_Problem details_
Each line from the one that contains "(506, 146) = (561, 319): pink" to the end of the entries must be copied word for word, and only those lines.

_Provided data_
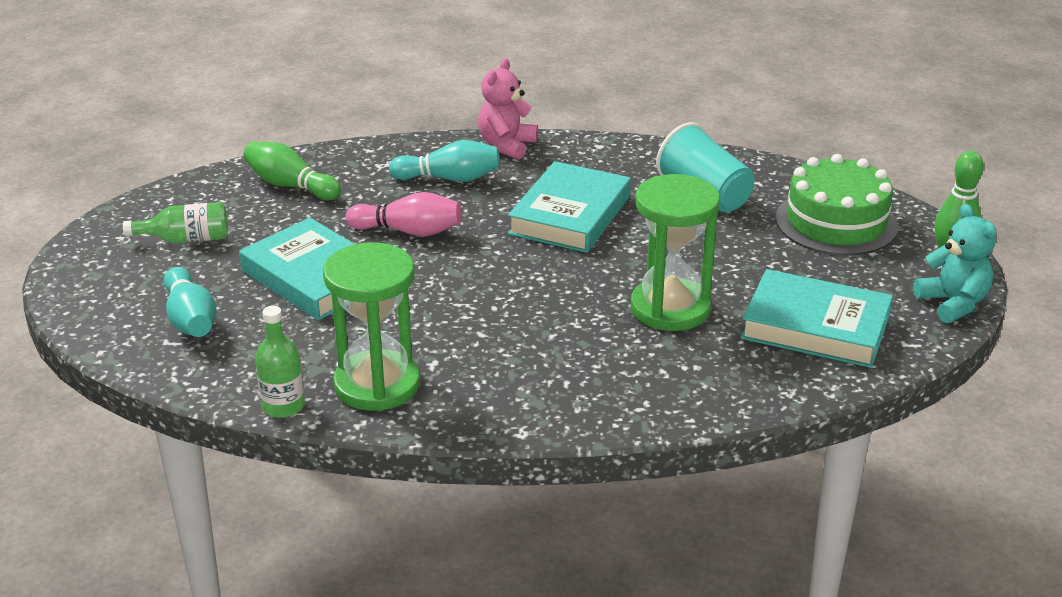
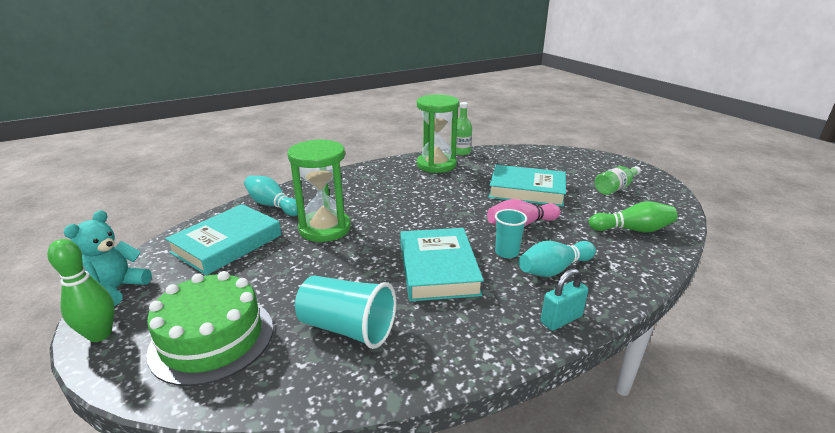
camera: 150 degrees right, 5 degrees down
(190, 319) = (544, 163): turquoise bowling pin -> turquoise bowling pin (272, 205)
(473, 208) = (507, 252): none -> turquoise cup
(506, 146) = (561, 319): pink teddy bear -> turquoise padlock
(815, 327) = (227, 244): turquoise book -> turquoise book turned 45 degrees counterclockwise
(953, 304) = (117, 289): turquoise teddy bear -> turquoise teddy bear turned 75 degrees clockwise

_Completed task_
(506, 146) = (561, 319): pink teddy bear -> turquoise padlock
(815, 327) = (227, 244): turquoise book -> turquoise book turned 45 degrees counterclockwise
(953, 304) = (117, 289): turquoise teddy bear -> turquoise teddy bear turned 75 degrees clockwise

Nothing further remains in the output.